#### WHAT TO PRODUCE:
Except for the pictures, output the records in full and exactly.
BEGIN RECORDS FOR THE EXERCISE
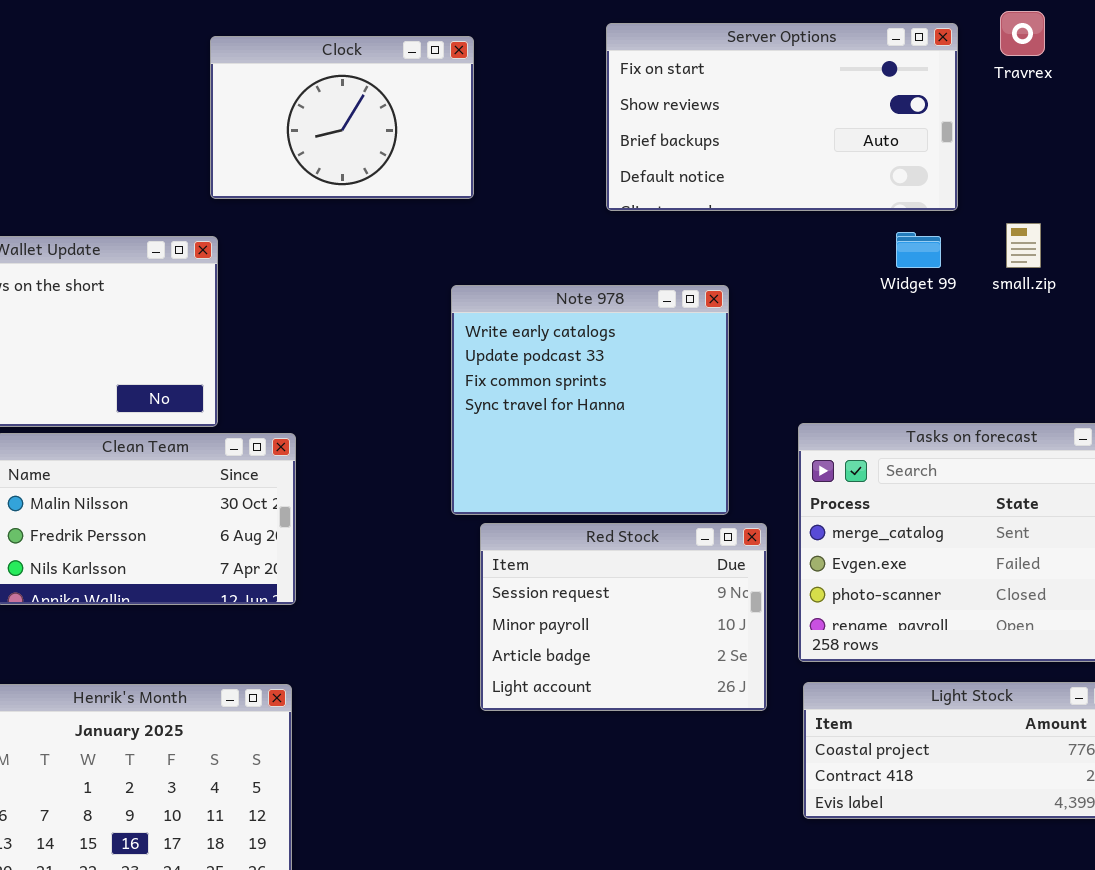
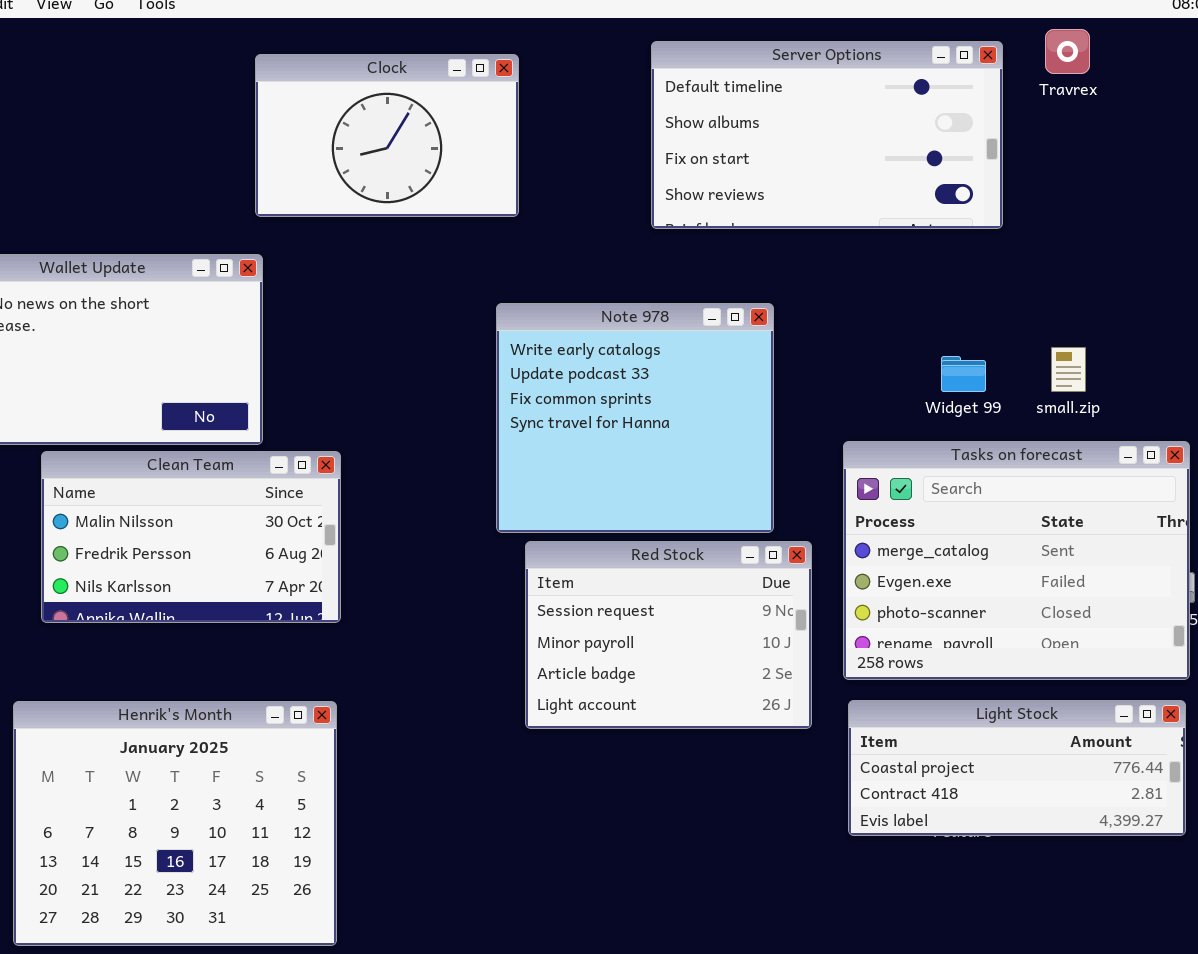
Server Options: [606,23,958,211] -> [651,41,1003,229], scrolled up 2 rows
small.zip: [1006,223,1041,268] -> [1051,347,1086,392], moved
Widget 99: [896,232,941,268] -> [941,356,986,392], moved

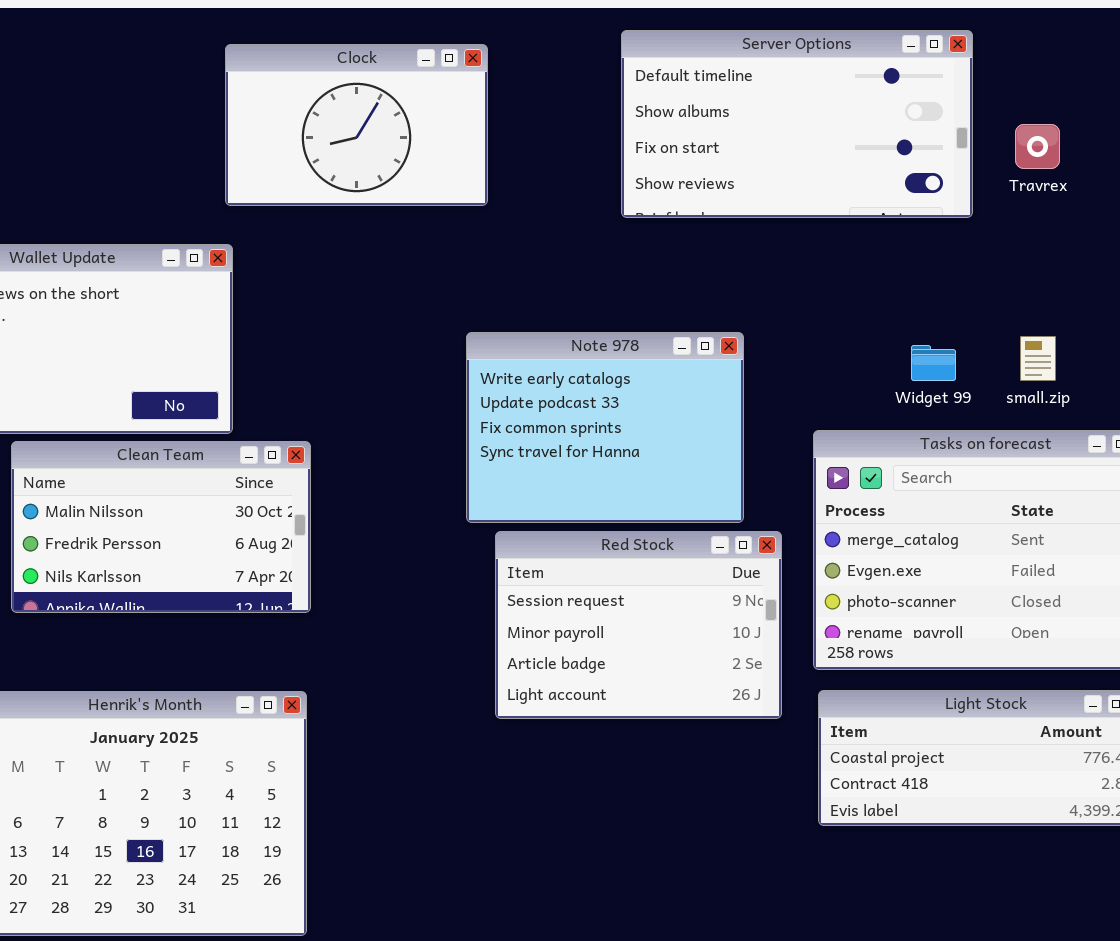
Travrex: [1045,29,1090,74] -> [1015,124,1060,169], moved
Note 978: [496,303,774,533] -> [466,332,744,523], resized

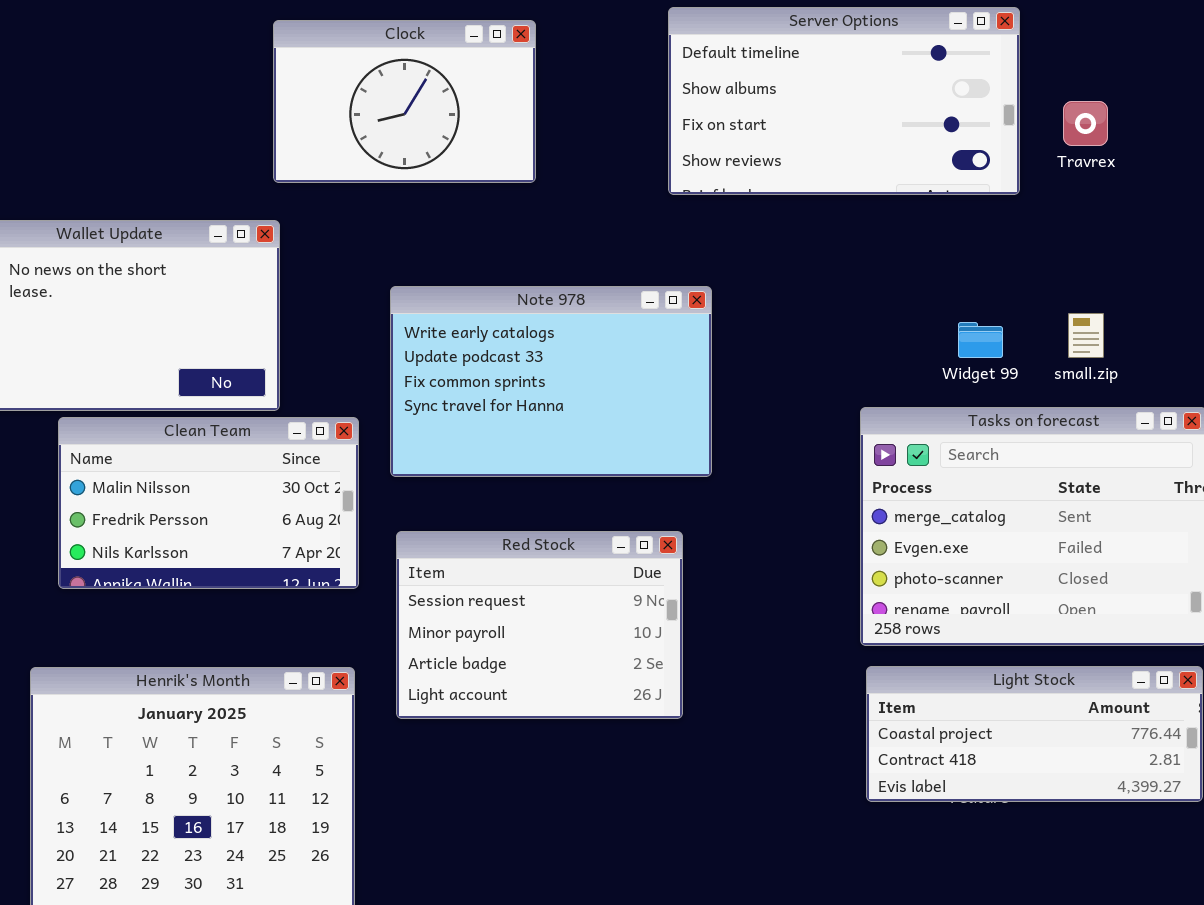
Note 978: [466,332,744,523] -> [390,286,712,477], moved, resized
Red Stock: [495,531,782,719] -> [396,531,683,719], moved

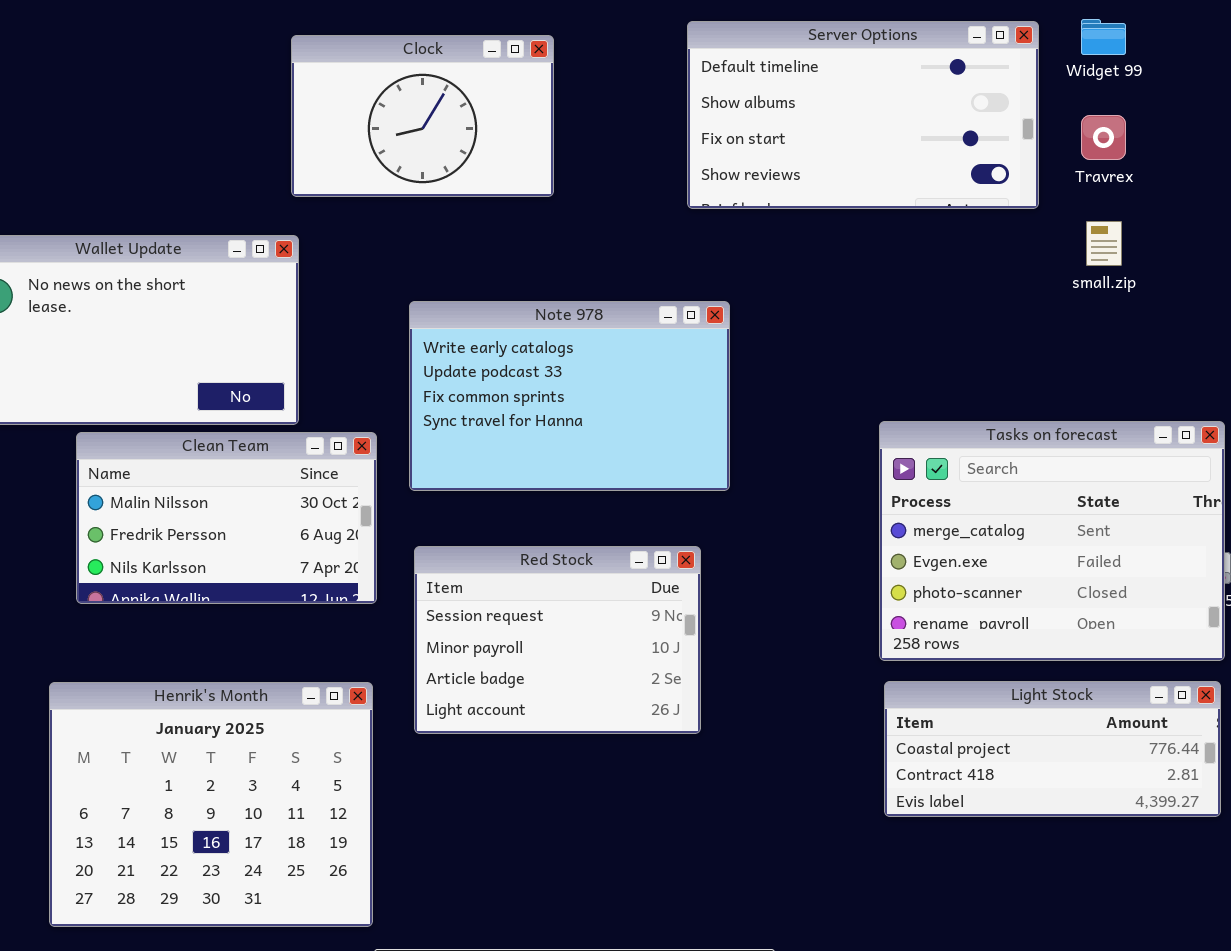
small.zip: [1068,313,1104,358] -> [1086,221,1122,266], moved
Widget 99: [958,322,1003,358] -> [1081,19,1126,55], moved

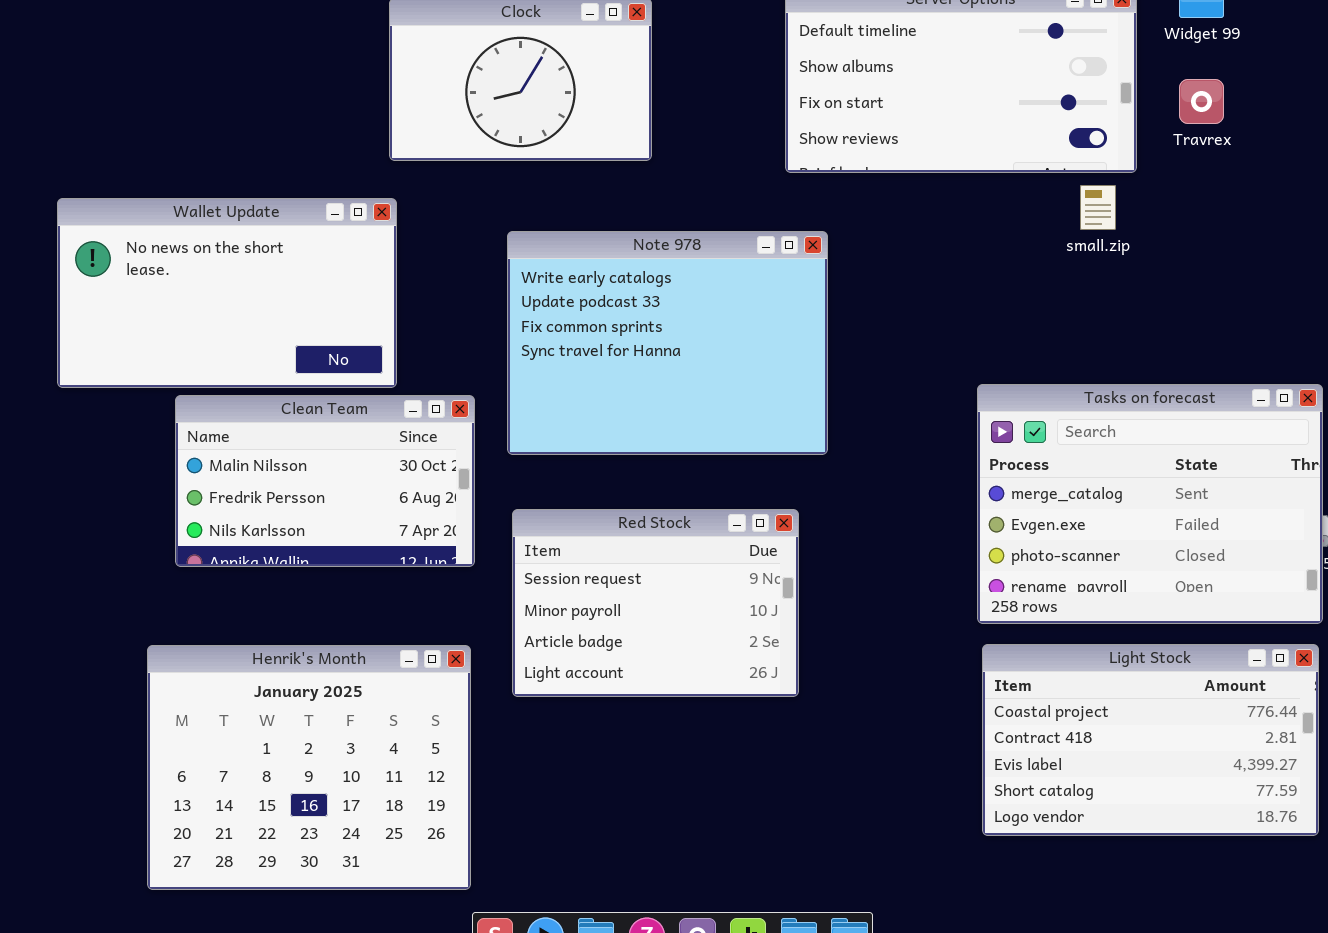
small.zip: [1086,221,1122,266] -> [1080,185,1116,230], moved
Note 978: [409,301,730,491] -> [507,231,828,455], resized
Light Stock: [884,681,1221,817] -> [982,644,1319,836], resized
END RECORDS FOR THE EXERCISE
#### REPLY TO THE TASK:
Server Options: [606,23,958,211] -> [651,41,1003,229], scrolled up 2 rows
small.zip: [1006,223,1041,268] -> [1051,347,1086,392], moved
Widget 99: [896,232,941,268] -> [941,356,986,392], moved

Travrex: [1045,29,1090,74] -> [1015,124,1060,169], moved
Note 978: [496,303,774,533] -> [466,332,744,523], resized

Note 978: [466,332,744,523] -> [390,286,712,477], moved, resized
Red Stock: [495,531,782,719] -> [396,531,683,719], moved

small.zip: [1068,313,1104,358] -> [1086,221,1122,266], moved
Widget 99: [958,322,1003,358] -> [1081,19,1126,55], moved

small.zip: [1086,221,1122,266] -> [1080,185,1116,230], moved
Note 978: [409,301,730,491] -> [507,231,828,455], resized
Light Stock: [884,681,1221,817] -> [982,644,1319,836], resized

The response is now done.